-- Record set --
****
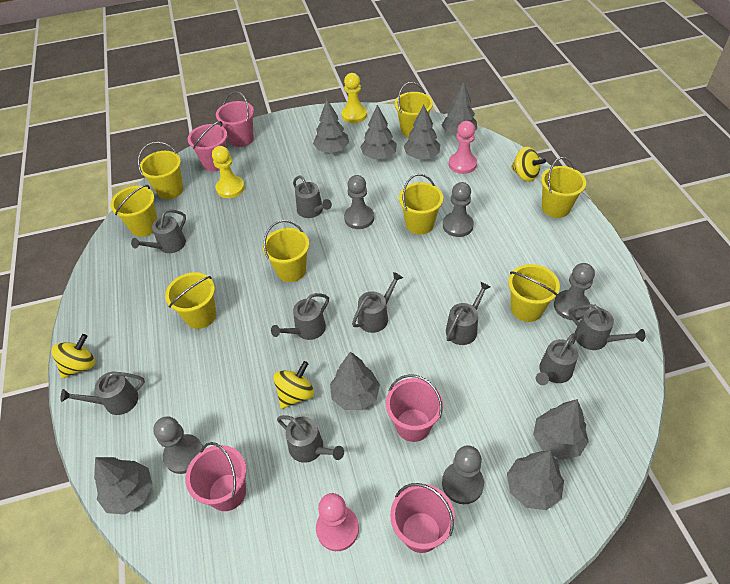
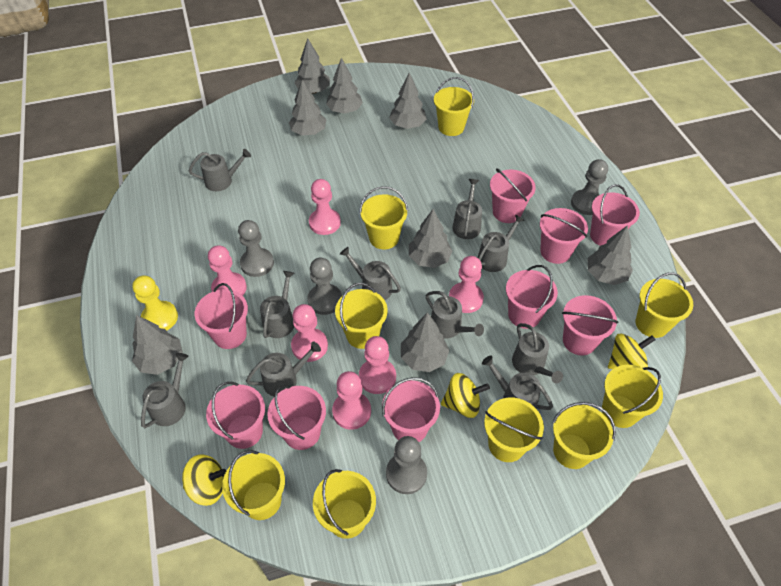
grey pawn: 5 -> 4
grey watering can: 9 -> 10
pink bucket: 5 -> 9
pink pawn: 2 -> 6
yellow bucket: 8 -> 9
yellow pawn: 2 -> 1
****
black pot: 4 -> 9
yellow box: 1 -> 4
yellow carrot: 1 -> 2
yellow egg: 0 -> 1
****
-- Problem to solve --
Write down how many lines of the data above carry the word "yellow". Nothing else belongs in the answer.

-- Response --
5